» Problem to solve: Set down every line of the data exactly, skipping the pictures.

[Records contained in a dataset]
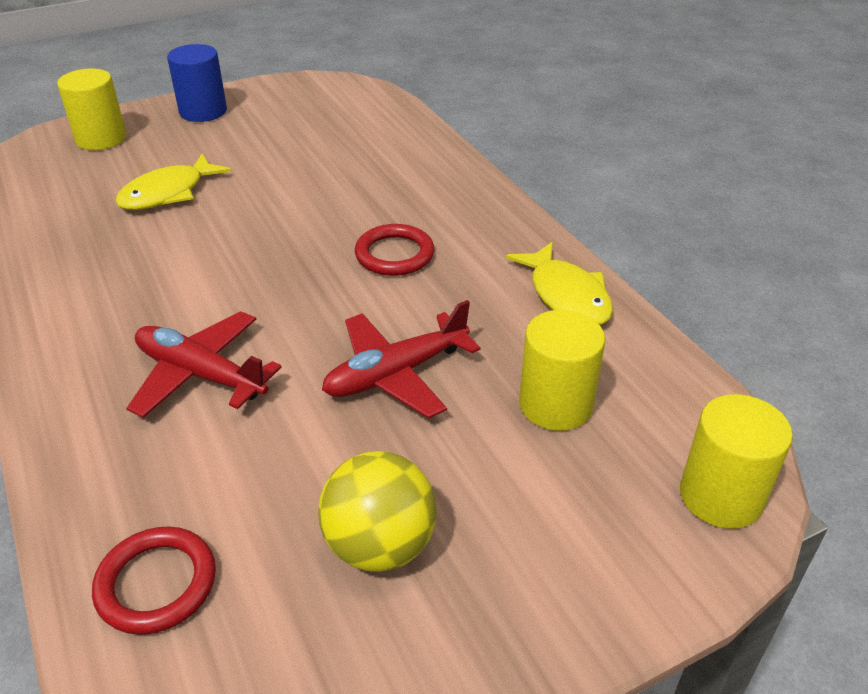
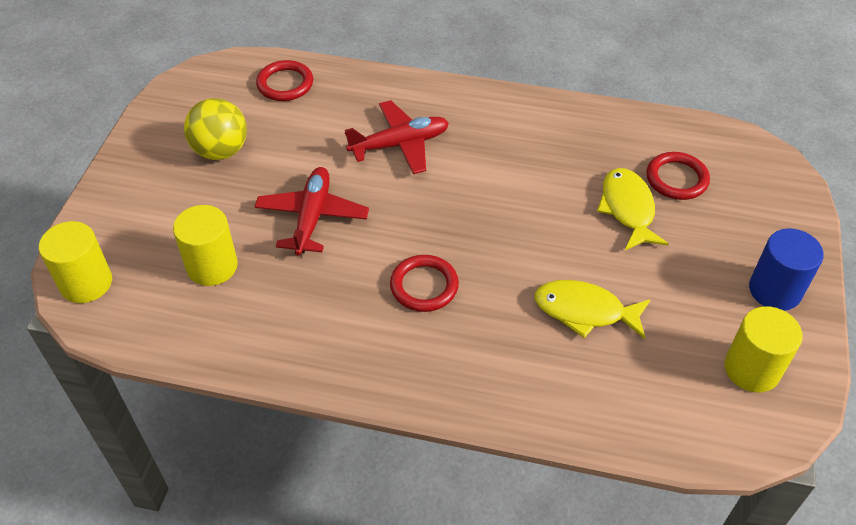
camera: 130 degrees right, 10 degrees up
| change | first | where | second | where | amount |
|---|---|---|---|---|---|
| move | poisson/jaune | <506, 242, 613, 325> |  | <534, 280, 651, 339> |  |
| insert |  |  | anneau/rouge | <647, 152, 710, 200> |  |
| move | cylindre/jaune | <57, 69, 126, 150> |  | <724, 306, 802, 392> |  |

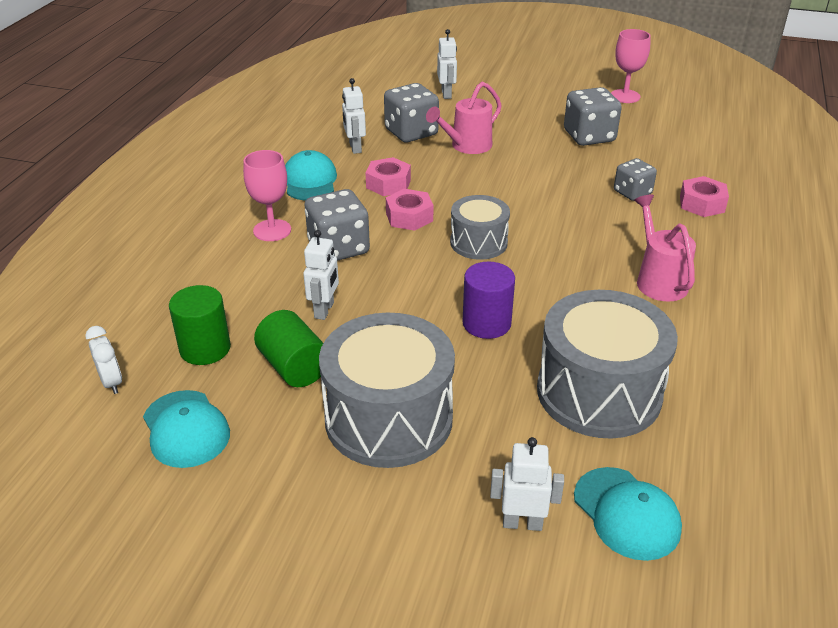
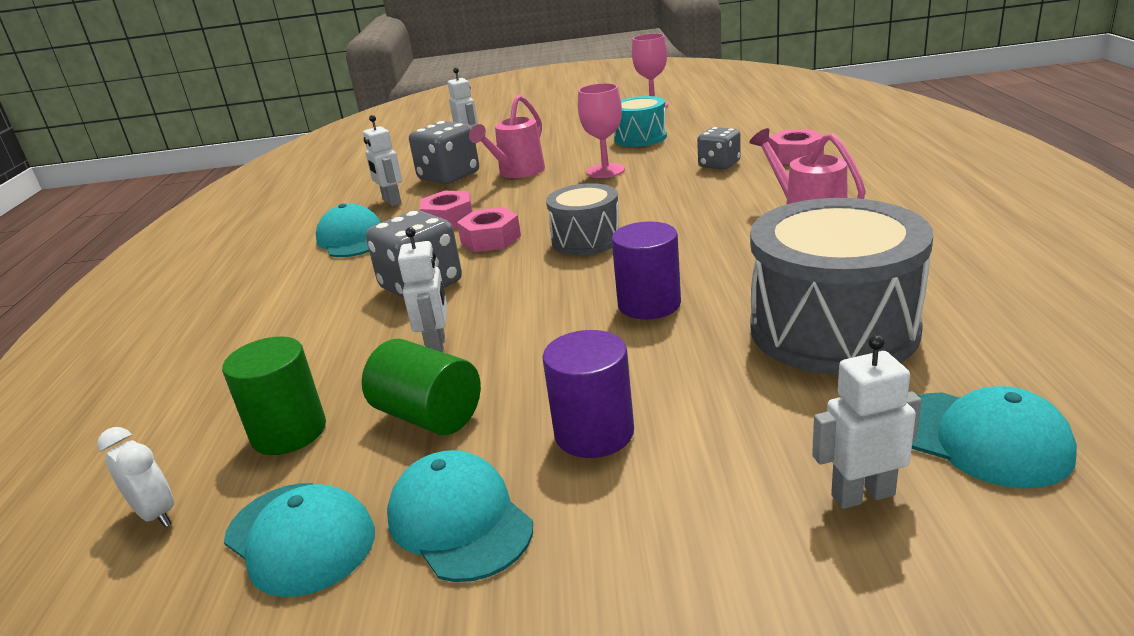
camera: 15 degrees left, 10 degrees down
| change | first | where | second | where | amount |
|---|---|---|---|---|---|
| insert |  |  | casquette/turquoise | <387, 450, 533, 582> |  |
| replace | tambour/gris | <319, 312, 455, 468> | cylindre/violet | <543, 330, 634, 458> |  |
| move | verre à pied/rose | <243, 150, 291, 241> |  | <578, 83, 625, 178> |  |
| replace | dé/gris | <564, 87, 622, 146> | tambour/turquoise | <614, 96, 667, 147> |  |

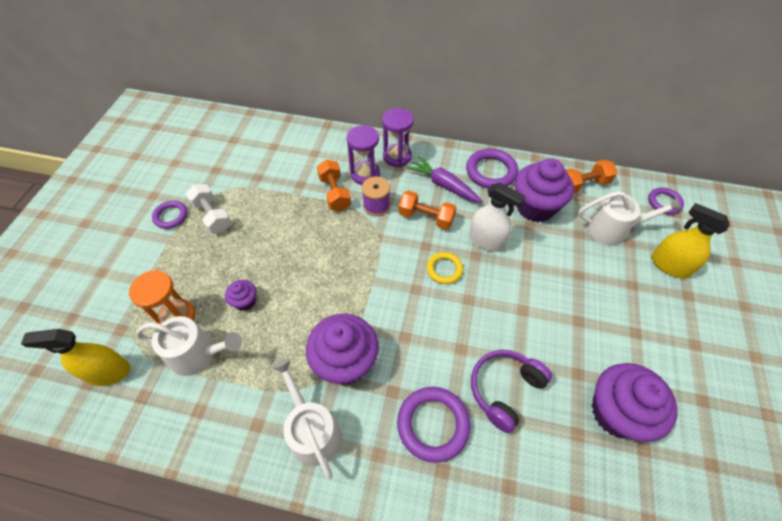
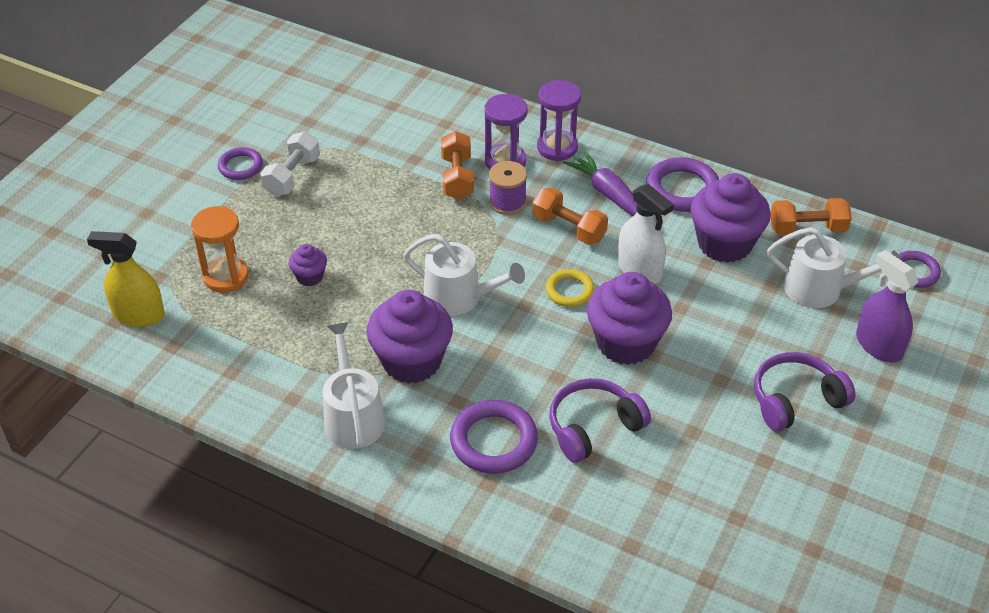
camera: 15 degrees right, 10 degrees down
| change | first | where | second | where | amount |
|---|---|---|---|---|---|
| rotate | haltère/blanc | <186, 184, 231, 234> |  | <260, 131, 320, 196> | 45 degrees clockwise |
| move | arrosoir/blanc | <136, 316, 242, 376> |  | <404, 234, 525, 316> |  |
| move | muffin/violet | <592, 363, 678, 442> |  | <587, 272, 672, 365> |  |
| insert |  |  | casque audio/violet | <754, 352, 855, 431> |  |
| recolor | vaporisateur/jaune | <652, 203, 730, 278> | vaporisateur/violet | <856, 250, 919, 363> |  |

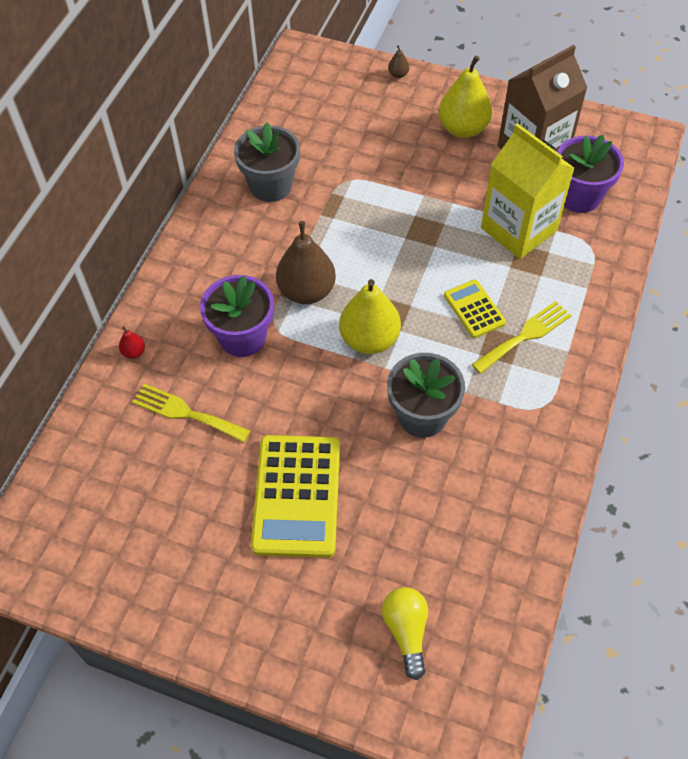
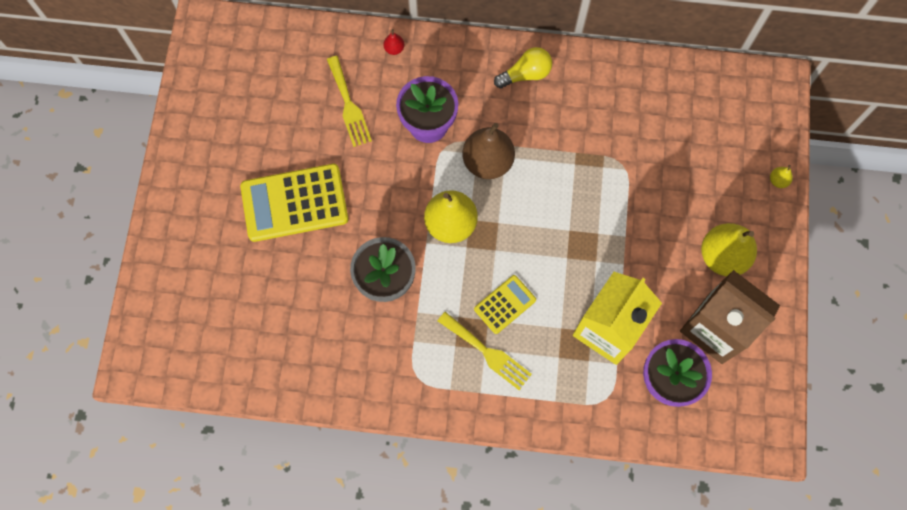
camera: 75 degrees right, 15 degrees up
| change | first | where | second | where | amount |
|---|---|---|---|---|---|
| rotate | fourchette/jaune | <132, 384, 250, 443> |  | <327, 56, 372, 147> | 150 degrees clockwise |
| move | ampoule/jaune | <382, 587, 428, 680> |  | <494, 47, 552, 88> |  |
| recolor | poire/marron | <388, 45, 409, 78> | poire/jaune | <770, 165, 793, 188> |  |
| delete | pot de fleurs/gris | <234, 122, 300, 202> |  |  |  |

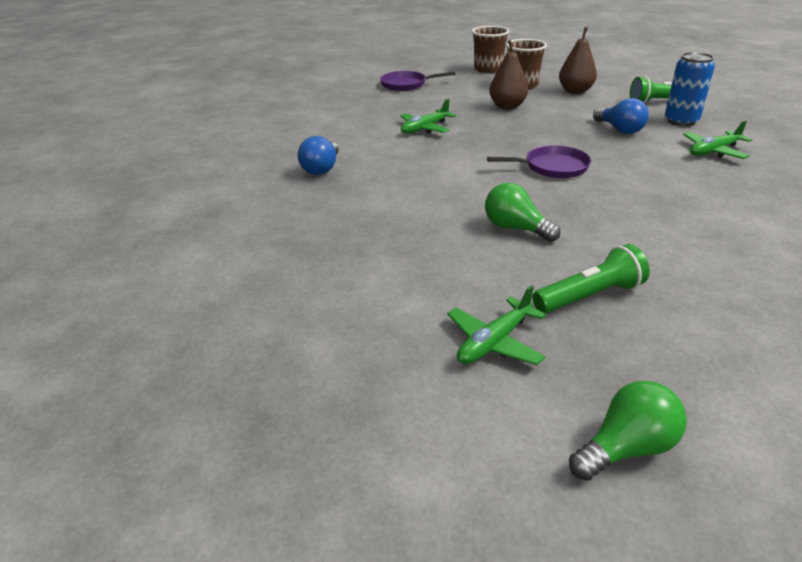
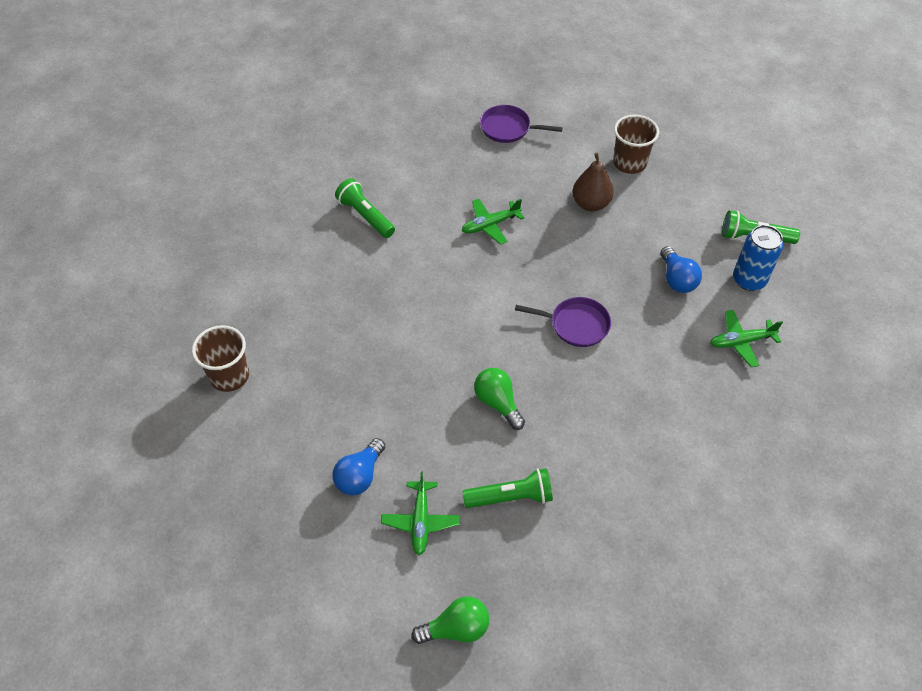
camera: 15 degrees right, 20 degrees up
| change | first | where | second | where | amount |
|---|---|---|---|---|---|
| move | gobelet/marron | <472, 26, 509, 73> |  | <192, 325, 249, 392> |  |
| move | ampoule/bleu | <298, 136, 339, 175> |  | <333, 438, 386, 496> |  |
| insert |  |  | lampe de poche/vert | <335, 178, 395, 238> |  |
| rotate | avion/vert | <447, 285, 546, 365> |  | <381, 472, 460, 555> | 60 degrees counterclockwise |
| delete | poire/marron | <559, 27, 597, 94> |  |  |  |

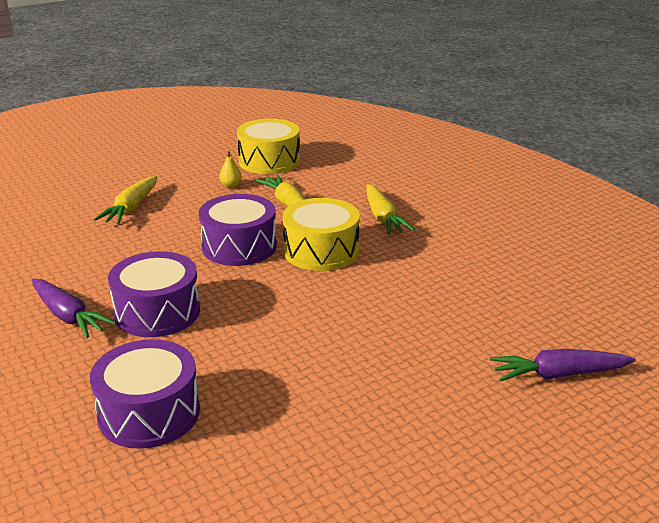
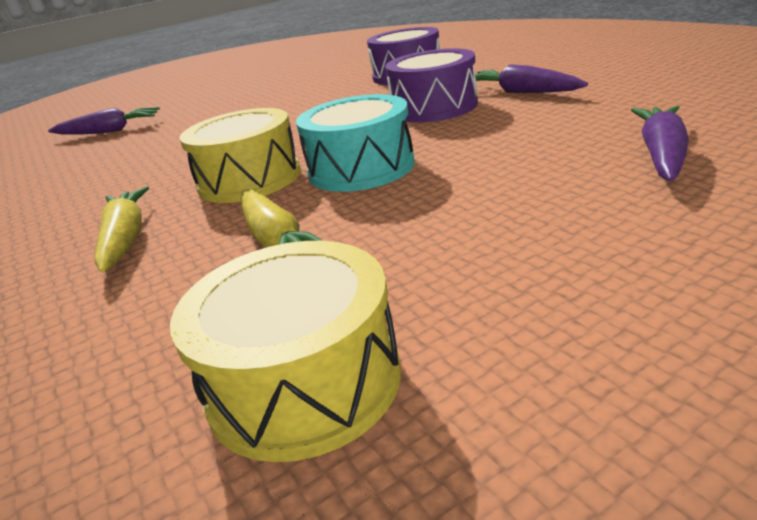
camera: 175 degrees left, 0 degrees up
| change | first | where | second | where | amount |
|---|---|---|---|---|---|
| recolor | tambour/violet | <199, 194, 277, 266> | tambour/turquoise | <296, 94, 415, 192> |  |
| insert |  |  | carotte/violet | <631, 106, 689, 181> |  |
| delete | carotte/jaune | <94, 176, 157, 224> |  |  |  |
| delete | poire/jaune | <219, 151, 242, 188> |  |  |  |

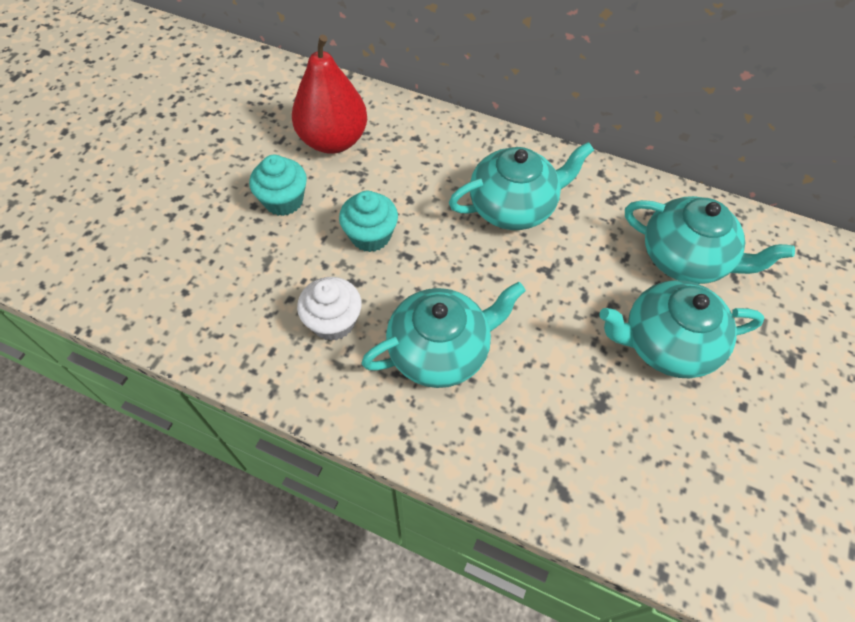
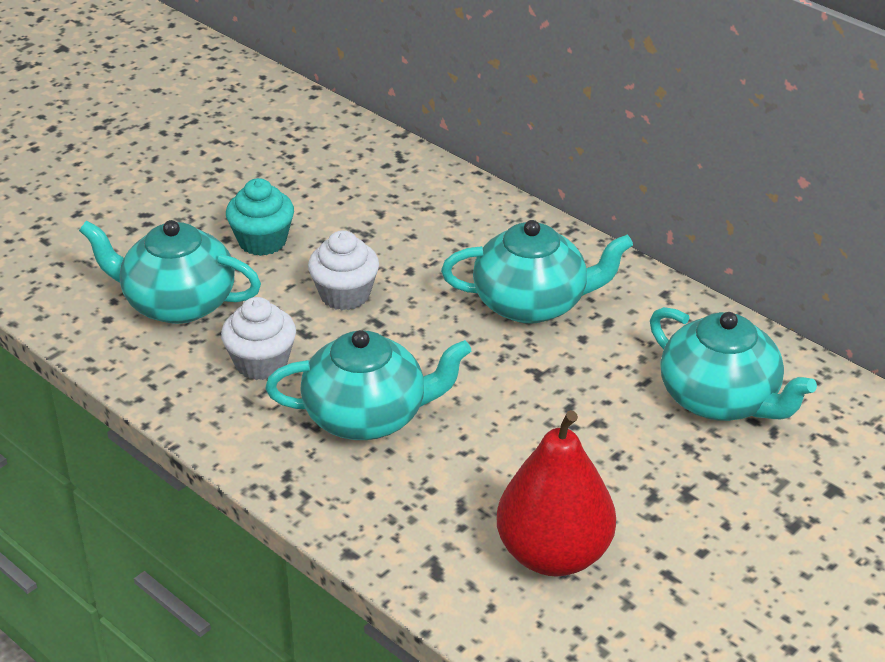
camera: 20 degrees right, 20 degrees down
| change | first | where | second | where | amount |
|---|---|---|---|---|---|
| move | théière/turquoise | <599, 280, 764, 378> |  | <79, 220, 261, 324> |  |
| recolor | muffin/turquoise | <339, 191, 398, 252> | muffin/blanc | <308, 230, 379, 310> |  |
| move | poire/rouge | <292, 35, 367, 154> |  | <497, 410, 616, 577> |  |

» Response to the exercise:
camera: 130 degrees right, 10 degrees up
| change | first | where | second | where | amount |
|---|---|---|---|---|---|
| move | poisson/jaune | <506, 242, 613, 325> |  | <534, 280, 651, 339> |  |
| insert |  |  | anneau/rouge | <647, 152, 710, 200> |  |
| move | cylindre/jaune | <57, 69, 126, 150> |  | <724, 306, 802, 392> |  |

camera: 15 degrees left, 10 degrees down
| change | first | where | second | where | amount |
|---|---|---|---|---|---|
| insert |  |  | casquette/turquoise | <387, 450, 533, 582> |  |
| replace | tambour/gris | <319, 312, 455, 468> | cylindre/violet | <543, 330, 634, 458> |  |
| move | verre à pied/rose | <243, 150, 291, 241> |  | <578, 83, 625, 178> |  |
| replace | dé/gris | <564, 87, 622, 146> | tambour/turquoise | <614, 96, 667, 147> |  |

camera: 15 degrees right, 10 degrees down
| change | first | where | second | where | amount |
|---|---|---|---|---|---|
| rotate | haltère/blanc | <186, 184, 231, 234> |  | <260, 131, 320, 196> | 45 degrees clockwise |
| move | arrosoir/blanc | <136, 316, 242, 376> |  | <404, 234, 525, 316> |  |
| move | muffin/violet | <592, 363, 678, 442> |  | <587, 272, 672, 365> |  |
| insert |  |  | casque audio/violet | <754, 352, 855, 431> |  |
| recolor | vaporisateur/jaune | <652, 203, 730, 278> | vaporisateur/violet | <856, 250, 919, 363> |  |

camera: 75 degrees right, 15 degrees up
| change | first | where | second | where | amount |
|---|---|---|---|---|---|
| rotate | fourchette/jaune | <132, 384, 250, 443> |  | <327, 56, 372, 147> | 150 degrees clockwise |
| move | ampoule/jaune | <382, 587, 428, 680> |  | <494, 47, 552, 88> |  |
| recolor | poire/marron | <388, 45, 409, 78> | poire/jaune | <770, 165, 793, 188> |  |
| delete | pot de fleurs/gris | <234, 122, 300, 202> |  |  |  |

camera: 15 degrees right, 20 degrees up
| change | first | where | second | where | amount |
|---|---|---|---|---|---|
| move | gobelet/marron | <472, 26, 509, 73> |  | <192, 325, 249, 392> |  |
| move | ampoule/bleu | <298, 136, 339, 175> |  | <333, 438, 386, 496> |  |
| insert |  |  | lampe de poche/vert | <335, 178, 395, 238> |  |
| rotate | avion/vert | <447, 285, 546, 365> |  | <381, 472, 460, 555> | 60 degrees counterclockwise |
| delete | poire/marron | <559, 27, 597, 94> |  |  |  |

camera: 175 degrees left, 0 degrees up
| change | first | where | second | where | amount |
|---|---|---|---|---|---|
| recolor | tambour/violet | <199, 194, 277, 266> | tambour/turquoise | <296, 94, 415, 192> |  |
| insert |  |  | carotte/violet | <631, 106, 689, 181> |  |
| delete | carotte/jaune | <94, 176, 157, 224> |  |  |  |
| delete | poire/jaune | <219, 151, 242, 188> |  |  |  |

camera: 20 degrees right, 20 degrees down
| change | first | where | second | where | amount |
|---|---|---|---|---|---|
| move | théière/turquoise | <599, 280, 764, 378> |  | <79, 220, 261, 324> |  |
| recolor | muffin/turquoise | <339, 191, 398, 252> | muffin/blanc | <308, 230, 379, 310> |  |
| move | poire/rouge | <292, 35, 367, 154> |  | <497, 410, 616, 577> |  |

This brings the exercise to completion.